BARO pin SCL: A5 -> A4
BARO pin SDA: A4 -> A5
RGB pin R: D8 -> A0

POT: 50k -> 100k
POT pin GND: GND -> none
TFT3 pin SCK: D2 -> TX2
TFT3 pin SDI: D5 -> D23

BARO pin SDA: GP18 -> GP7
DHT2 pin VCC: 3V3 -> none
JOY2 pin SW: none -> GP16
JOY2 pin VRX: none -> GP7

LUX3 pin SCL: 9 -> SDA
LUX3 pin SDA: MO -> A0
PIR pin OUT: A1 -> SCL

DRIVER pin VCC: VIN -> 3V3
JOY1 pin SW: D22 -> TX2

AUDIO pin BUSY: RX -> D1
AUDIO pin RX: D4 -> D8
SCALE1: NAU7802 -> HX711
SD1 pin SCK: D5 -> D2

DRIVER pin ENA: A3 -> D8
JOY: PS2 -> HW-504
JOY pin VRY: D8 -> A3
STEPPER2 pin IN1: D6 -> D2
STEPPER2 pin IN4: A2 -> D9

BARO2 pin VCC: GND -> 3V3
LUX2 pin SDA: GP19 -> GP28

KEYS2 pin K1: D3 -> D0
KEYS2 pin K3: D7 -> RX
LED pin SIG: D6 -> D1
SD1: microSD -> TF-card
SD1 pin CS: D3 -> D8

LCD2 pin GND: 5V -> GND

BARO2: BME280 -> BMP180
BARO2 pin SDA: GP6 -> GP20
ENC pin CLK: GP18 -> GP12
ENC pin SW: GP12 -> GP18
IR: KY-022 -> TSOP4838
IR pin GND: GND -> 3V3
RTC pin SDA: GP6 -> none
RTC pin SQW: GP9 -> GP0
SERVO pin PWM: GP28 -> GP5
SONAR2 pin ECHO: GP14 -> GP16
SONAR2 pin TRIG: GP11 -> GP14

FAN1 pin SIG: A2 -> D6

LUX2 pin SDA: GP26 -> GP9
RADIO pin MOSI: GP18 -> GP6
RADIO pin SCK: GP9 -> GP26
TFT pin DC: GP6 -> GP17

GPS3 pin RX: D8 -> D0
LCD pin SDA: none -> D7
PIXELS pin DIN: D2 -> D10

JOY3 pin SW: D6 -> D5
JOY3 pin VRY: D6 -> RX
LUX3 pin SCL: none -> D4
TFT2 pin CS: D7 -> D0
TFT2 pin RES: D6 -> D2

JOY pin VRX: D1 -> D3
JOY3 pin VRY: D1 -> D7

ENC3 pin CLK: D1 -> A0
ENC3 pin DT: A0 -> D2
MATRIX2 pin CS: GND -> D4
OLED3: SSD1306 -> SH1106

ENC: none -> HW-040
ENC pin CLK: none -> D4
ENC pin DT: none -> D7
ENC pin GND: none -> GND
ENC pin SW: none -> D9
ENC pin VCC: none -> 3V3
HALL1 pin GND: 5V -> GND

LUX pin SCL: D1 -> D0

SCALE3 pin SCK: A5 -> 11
_ _ _ _ _
§ **What to work on**
The number of lines above where the word "DRIVER" occurs, and only that number, is the answer.

§ **Answer space**
2